Your instructions ::
Print the data exactly. Omit the pictures.

Supplied records ::
----

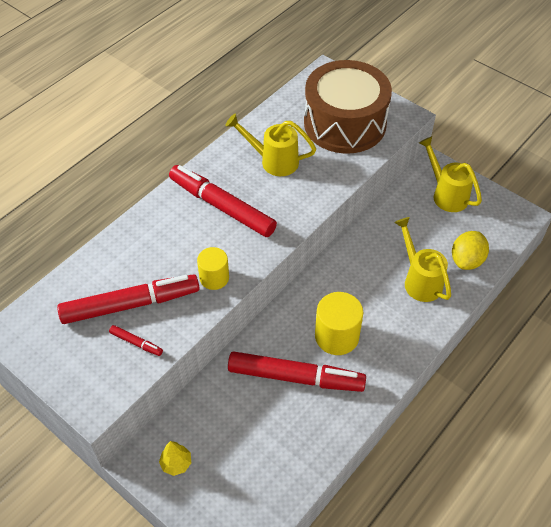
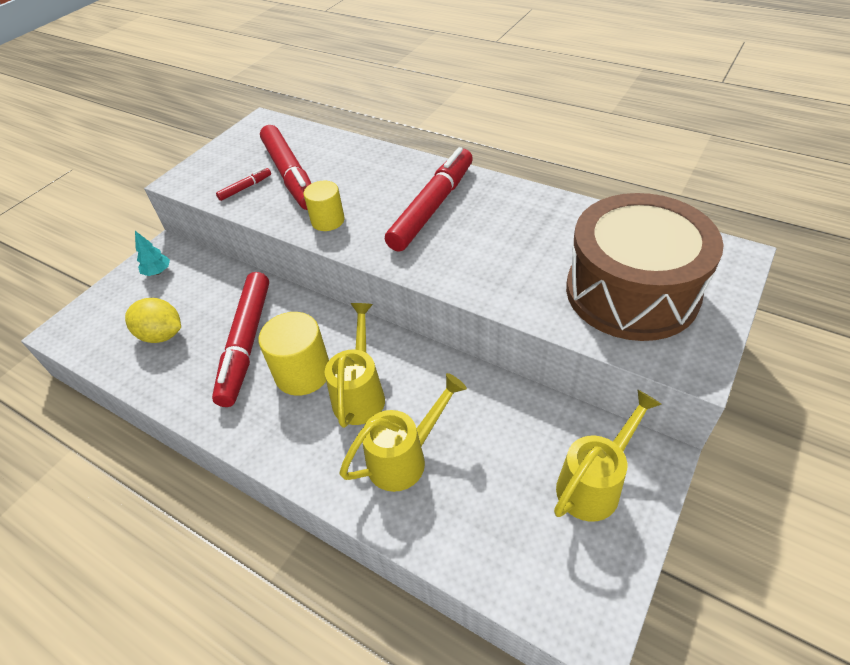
camera: 85 degrees right, 5 degrees down
(136, 343) = (245, 188): red marker -> red marker turned 150 degrees counterclockwise
(176, 463) = (158, 272): yellow tree -> turquoise tree
(273, 161) = (523, 234): yellow watering can -> yellow watering can (360, 393)
(466, 260) = (457, 524): yellow lemon -> yellow lemon (162, 335)

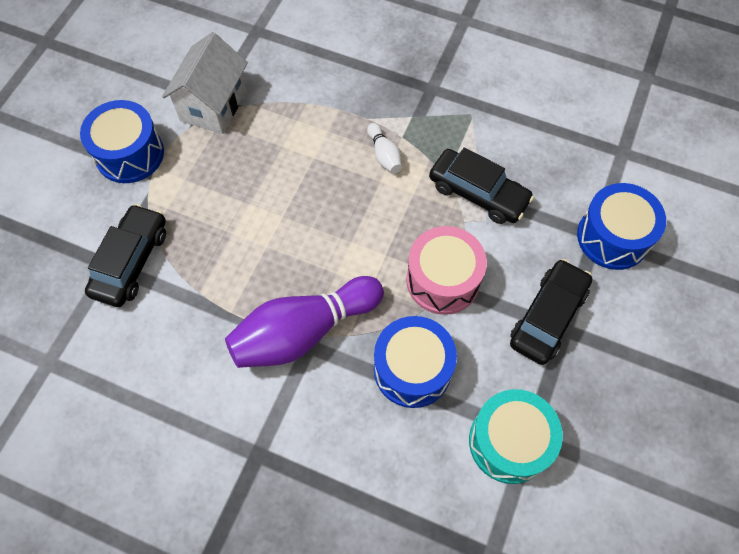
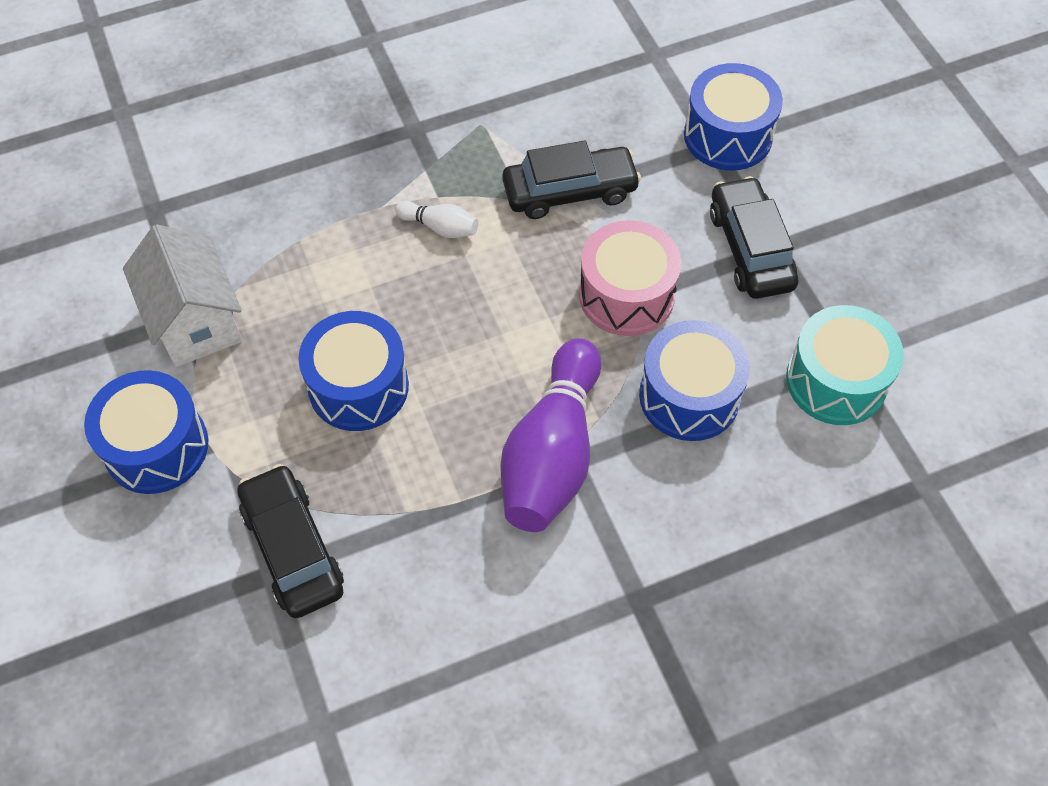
camera: 45 degrees left, 5 degrees down
(250, 206) = (358, 386): none -> blue drum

----

The answer ::
camera: 85 degrees right, 5 degrees down
(136, 343) = (245, 188): red marker -> red marker turned 150 degrees counterclockwise
(176, 463) = (158, 272): yellow tree -> turquoise tree
(273, 161) = (523, 234): yellow watering can -> yellow watering can (360, 393)
(466, 260) = (457, 524): yellow lemon -> yellow lemon (162, 335)

camera: 45 degrees left, 5 degrees down
(250, 206) = (358, 386): none -> blue drum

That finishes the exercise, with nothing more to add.